### Given records

■ ■ ■

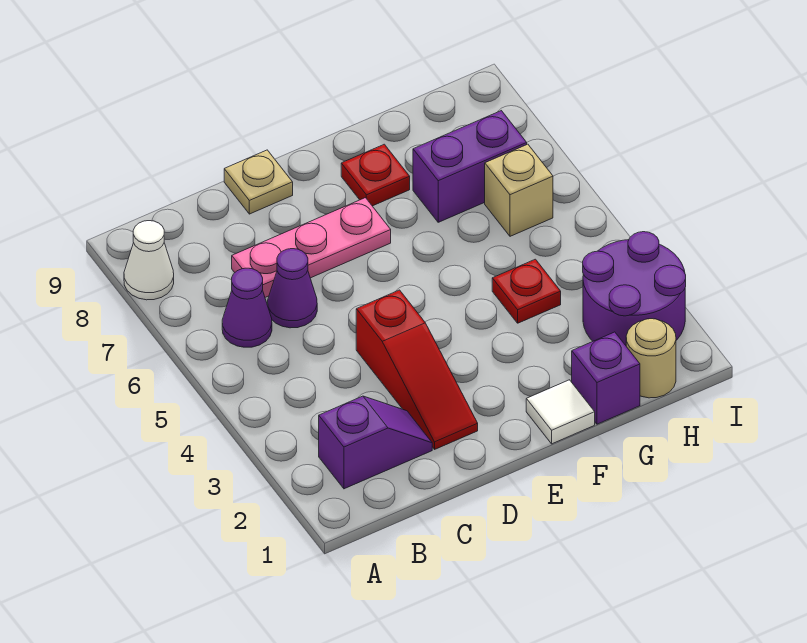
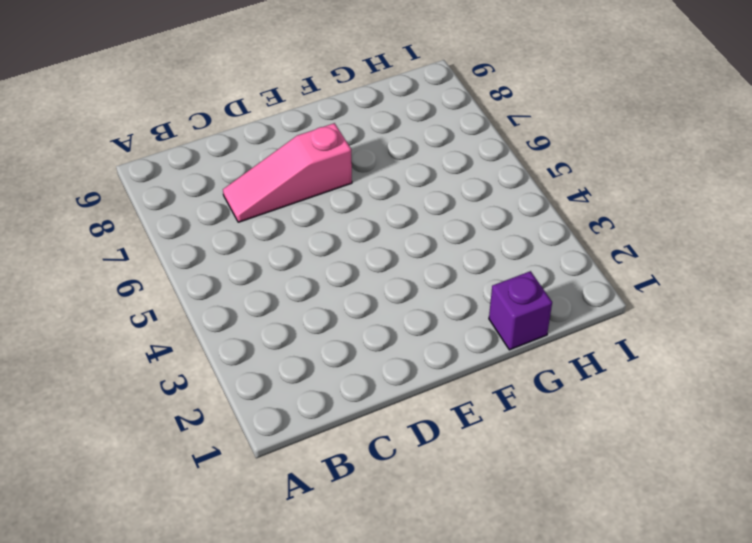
pink slope C7:E7 level 1 top E -> pink plate C7:E7 level 1
none -> white cone A8 level 1
none -> purple slope B2:C2 level 1 top B
none -> purple cone B6 level 1

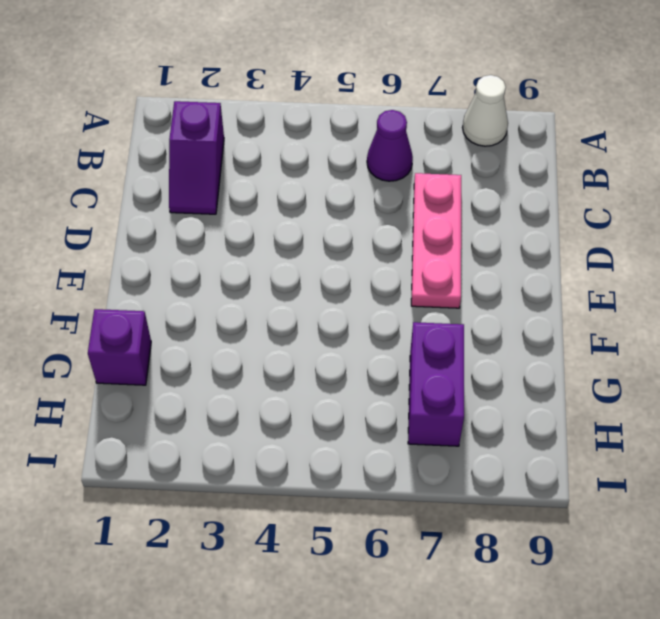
none -> purple cone C6 level 1
none -> red slope D2:D4 level 1 top 4
none -> tan plate D9 level 1

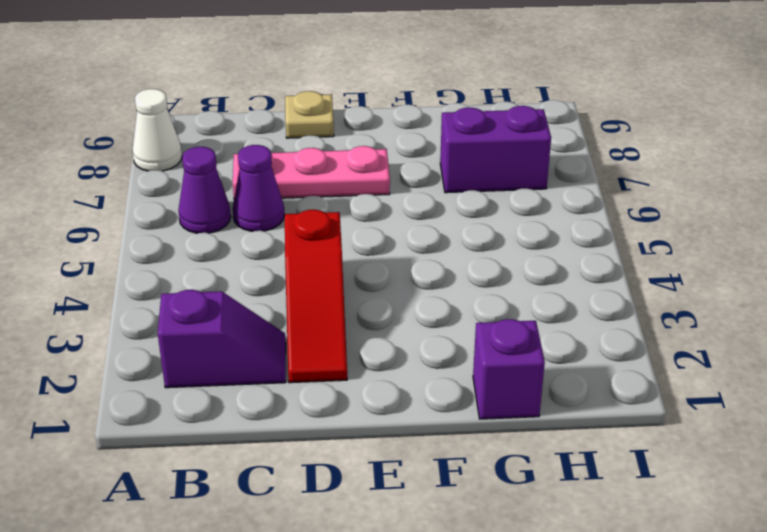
none -> white tile F1 level 1
none -> red plate F8 level 1
none -> red plate G4 level 1

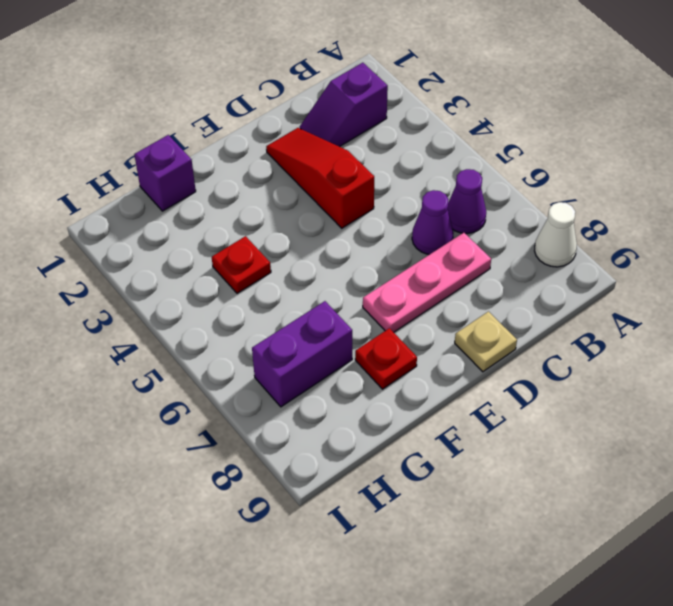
none -> white tile F1 level 1
none -> tan round brick H1 level 1
none -> purple round brick H2:I3 level 1

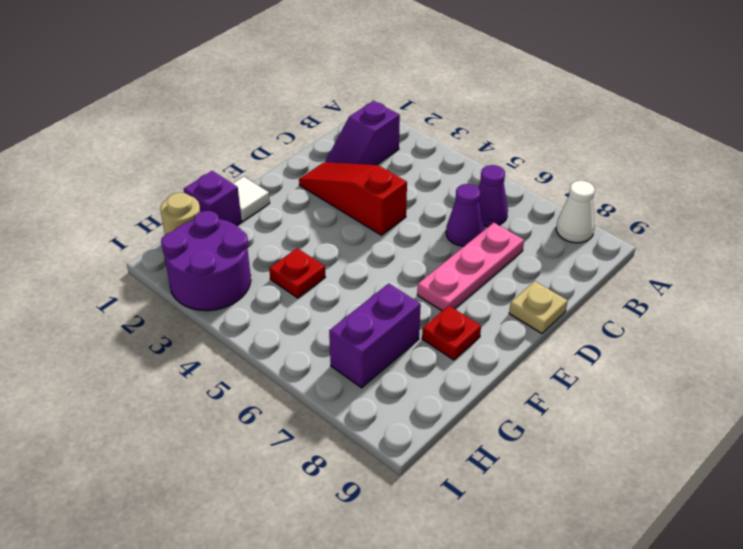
none -> tan brick H6 level 1

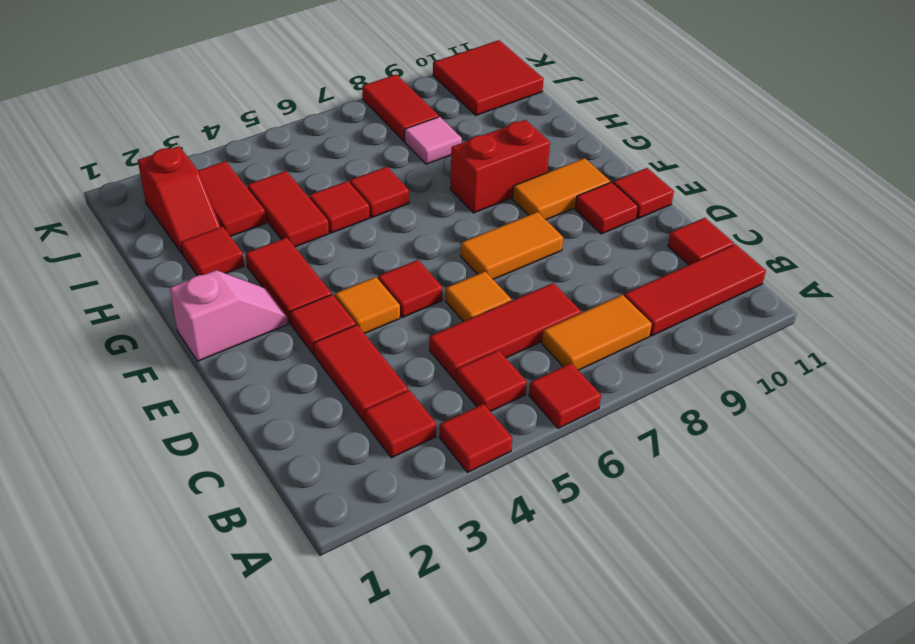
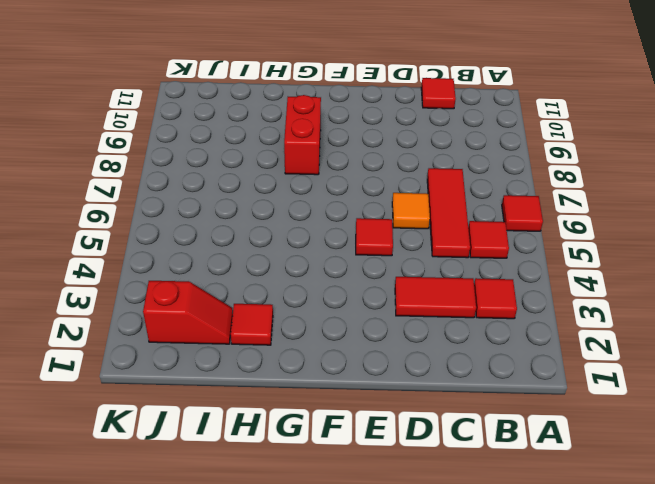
none -> red tile A4 level 1
none -> orange tile B7:B8 level 1
none -> red tile B9:B11 level 1

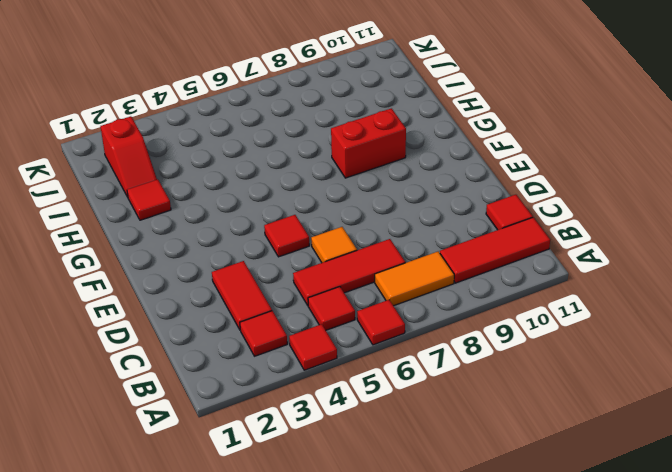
none -> red tile E3 level 1
none -> orange tile E4 level 1
none -> orange tile E7:E8 level 1

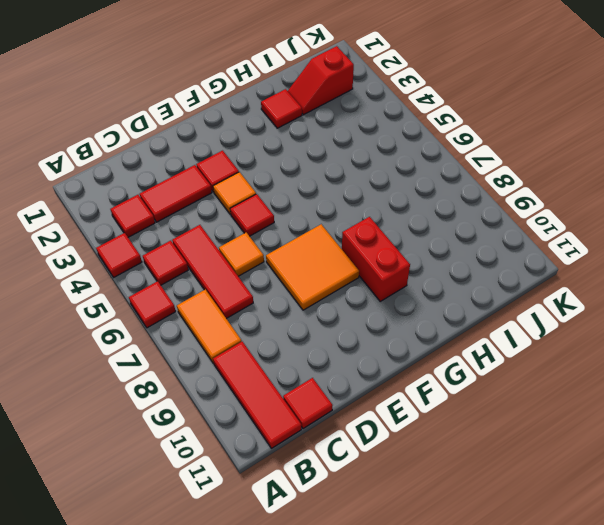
orange tile E7:F8 level 1 -> orange tile E7:E8 level 1
none -> red tile E10 level 1
none -> red tile E11 level 1
none -> pink slope F1:F2 level 1 top 1

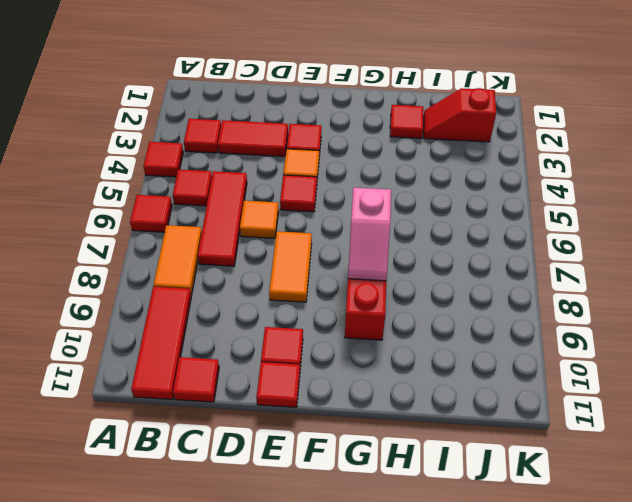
pink slope G7:G8 level 2 top 7 -> pink slope F1:F2 level 1 top 1
none -> red tile F3:G3 level 1
none -> orange tile F9:F10 level 1
none -> red tile H4:I4 level 1

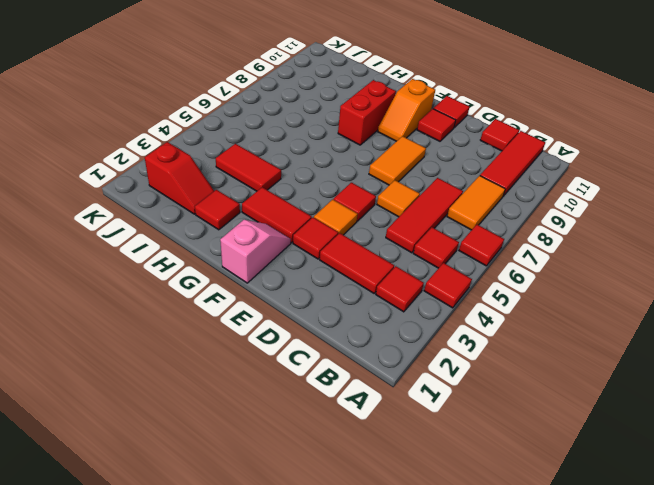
orange slope F9:F10 level 1 top 10 -> orange tile F9:F10 level 1
none -> red tile H5 level 1
none -> red tile H6 level 1
none -> red tile I3:J3 level 1

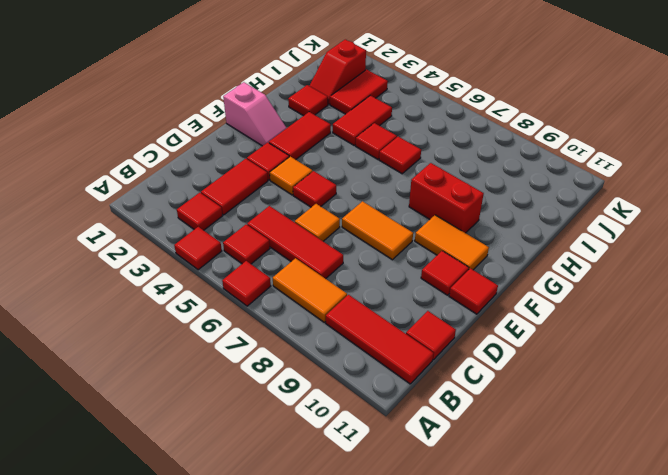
none -> pink tile I8 level 1
none -> red tile J8:K8 level 1
none -> red tile J10:K11 level 1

■ ■ ■

Would you return the data exactly as written, without the pictures?

pink slope C7:E7 level 1 top E -> pink plate C7:E7 level 1
none -> white cone A8 level 1
none -> purple slope B2:C2 level 1 top B
none -> purple cone B6 level 1

none -> purple cone C6 level 1
none -> red slope D2:D4 level 1 top 4
none -> tan plate D9 level 1

none -> white tile F1 level 1
none -> red plate F8 level 1
none -> red plate G4 level 1

none -> white tile F1 level 1
none -> tan round brick H1 level 1
none -> purple round brick H2:I3 level 1

none -> tan brick H6 level 1

none -> red tile A4 level 1
none -> orange tile B7:B8 level 1
none -> red tile B9:B11 level 1

none -> red tile E3 level 1
none -> orange tile E4 level 1
none -> orange tile E7:E8 level 1

orange tile E7:F8 level 1 -> orange tile E7:E8 level 1
none -> red tile E10 level 1
none -> red tile E11 level 1
none -> pink slope F1:F2 level 1 top 1

pink slope G7:G8 level 2 top 7 -> pink slope F1:F2 level 1 top 1
none -> red tile F3:G3 level 1
none -> orange tile F9:F10 level 1
none -> red tile H4:I4 level 1

orange slope F9:F10 level 1 top 10 -> orange tile F9:F10 level 1
none -> red tile H5 level 1
none -> red tile H6 level 1
none -> red tile I3:J3 level 1

none -> pink tile I8 level 1
none -> red tile J8:K8 level 1
none -> red tile J10:K11 level 1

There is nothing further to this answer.